▶ _Exercise_
Pictures stay out; print the rest of the listing below exactly as it stands.

▶ _Given records_
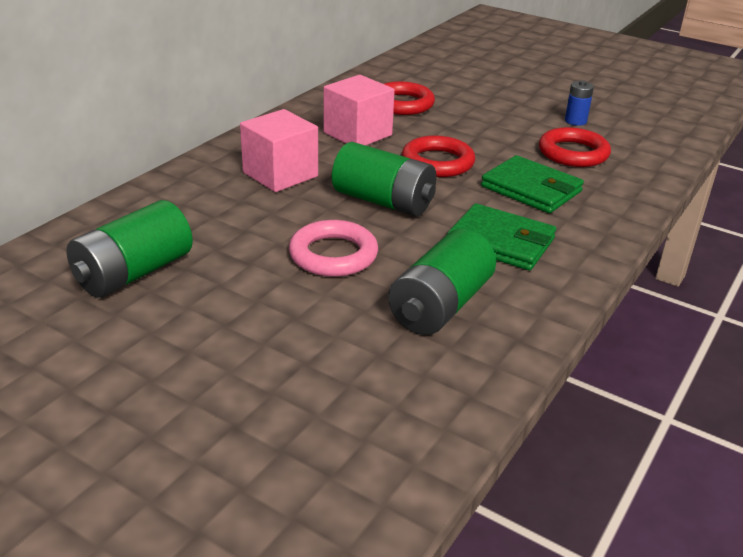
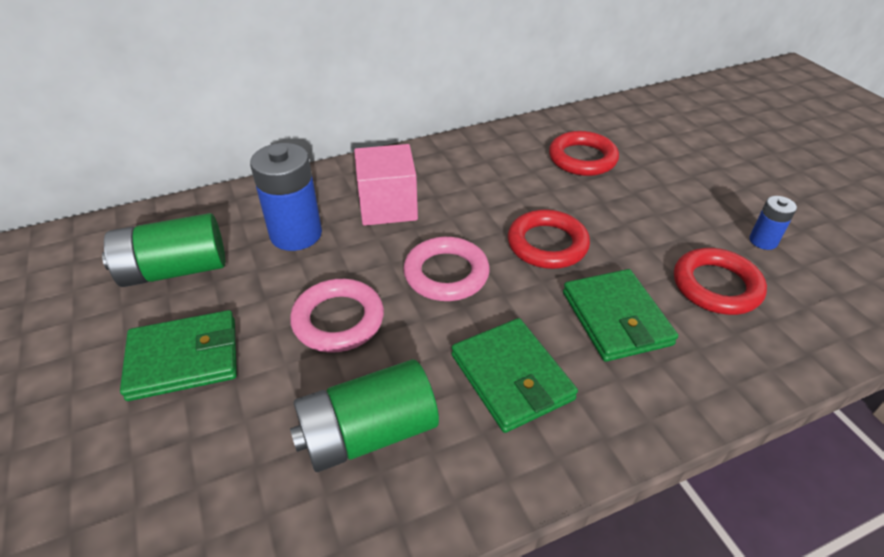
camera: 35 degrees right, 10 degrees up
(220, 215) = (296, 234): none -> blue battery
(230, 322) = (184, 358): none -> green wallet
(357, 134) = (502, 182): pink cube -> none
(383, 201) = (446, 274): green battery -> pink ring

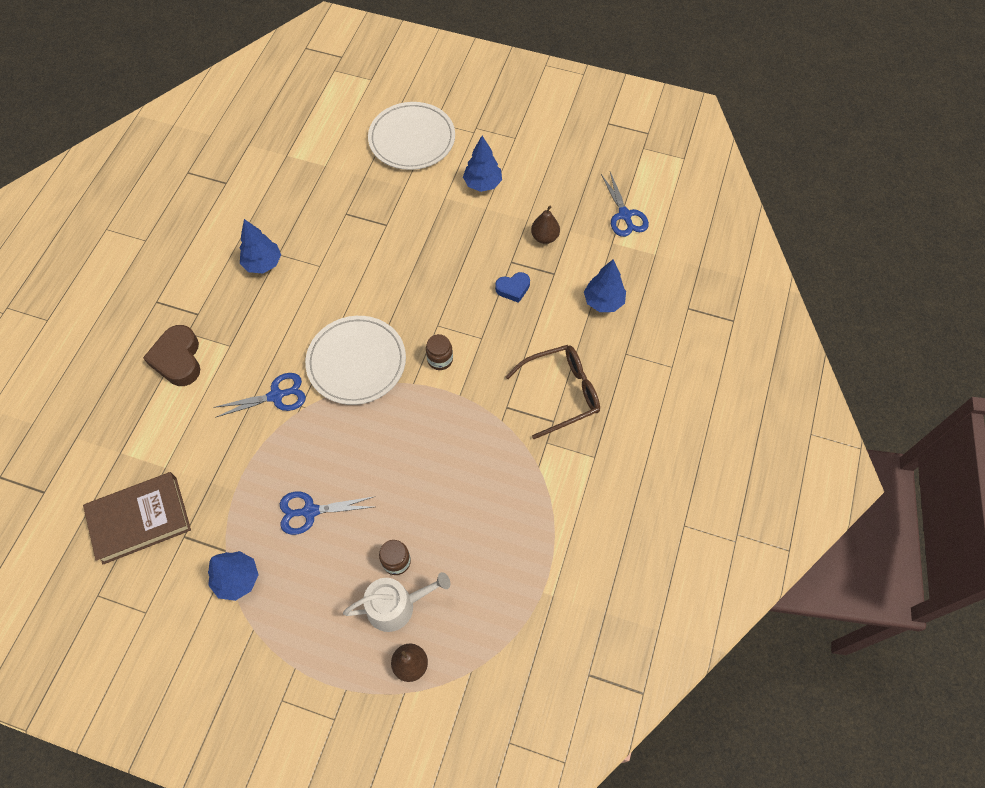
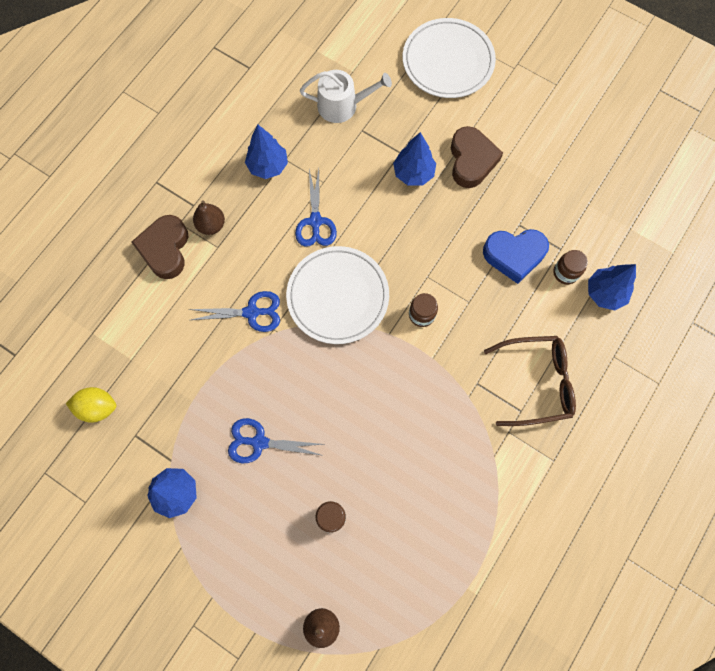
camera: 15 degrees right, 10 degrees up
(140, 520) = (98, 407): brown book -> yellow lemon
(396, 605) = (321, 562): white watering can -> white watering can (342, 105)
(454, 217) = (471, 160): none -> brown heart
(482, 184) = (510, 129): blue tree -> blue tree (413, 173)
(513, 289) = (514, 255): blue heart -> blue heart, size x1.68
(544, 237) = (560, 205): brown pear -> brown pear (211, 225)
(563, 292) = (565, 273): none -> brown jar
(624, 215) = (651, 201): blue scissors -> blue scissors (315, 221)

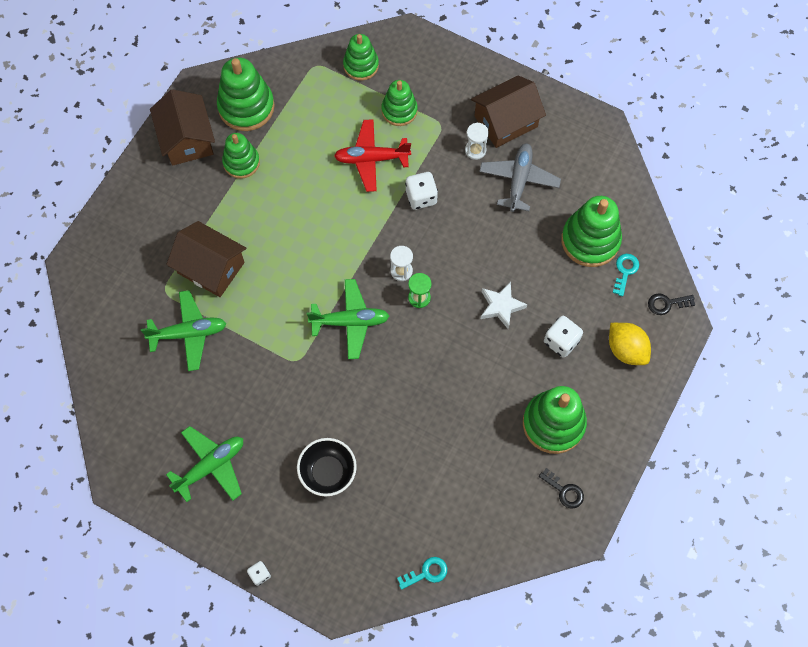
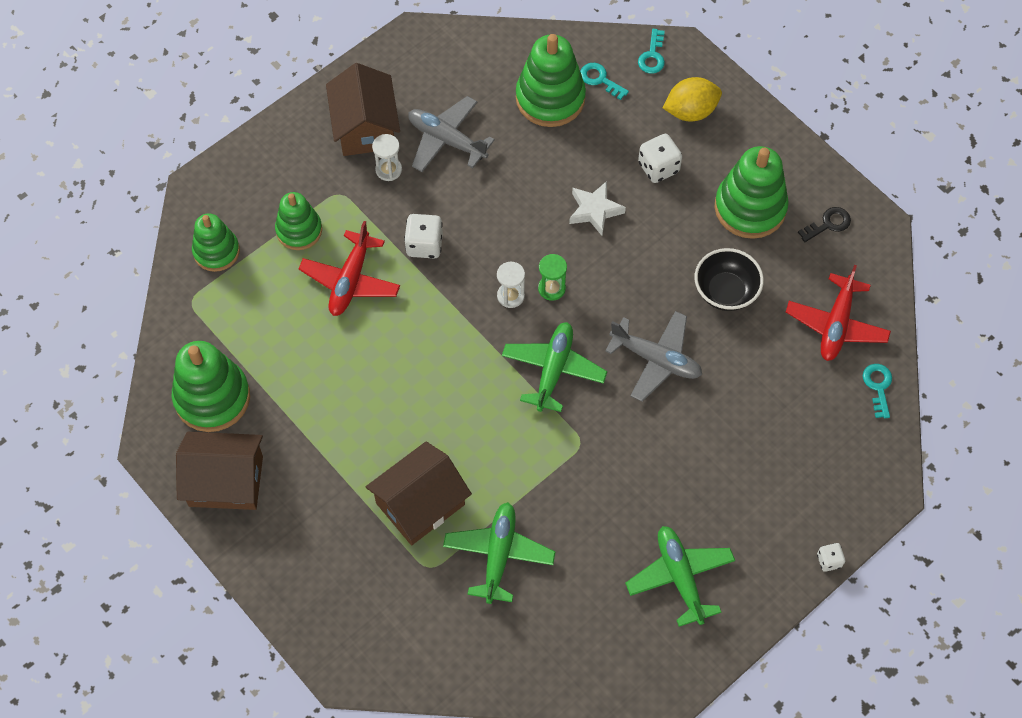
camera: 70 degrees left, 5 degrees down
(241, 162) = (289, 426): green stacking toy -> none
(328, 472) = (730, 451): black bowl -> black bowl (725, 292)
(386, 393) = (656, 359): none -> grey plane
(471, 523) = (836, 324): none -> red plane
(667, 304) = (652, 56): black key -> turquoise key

▶ _Reply_
camera: 35 degrees right, 10 degrees up
(220, 215) = (296, 234): none -> blue battery
(230, 322) = (184, 358): none -> green wallet
(357, 134) = (502, 182): pink cube -> none
(383, 201) = (446, 274): green battery -> pink ring

camera: 15 degrees right, 10 degrees up
(140, 520) = (98, 407): brown book -> yellow lemon
(396, 605) = (321, 562): white watering can -> white watering can (342, 105)
(454, 217) = (471, 160): none -> brown heart
(482, 184) = (510, 129): blue tree -> blue tree (413, 173)
(513, 289) = (514, 255): blue heart -> blue heart, size x1.68
(544, 237) = (560, 205): brown pear -> brown pear (211, 225)
(563, 292) = (565, 273): none -> brown jar
(624, 215) = (651, 201): blue scissors -> blue scissors (315, 221)

camera: 70 degrees left, 5 degrees down
(241, 162) = (289, 426): green stacking toy -> none
(328, 472) = (730, 451): black bowl -> black bowl (725, 292)
(386, 393) = (656, 359): none -> grey plane
(471, 523) = (836, 324): none -> red plane
(667, 304) = (652, 56): black key -> turquoise key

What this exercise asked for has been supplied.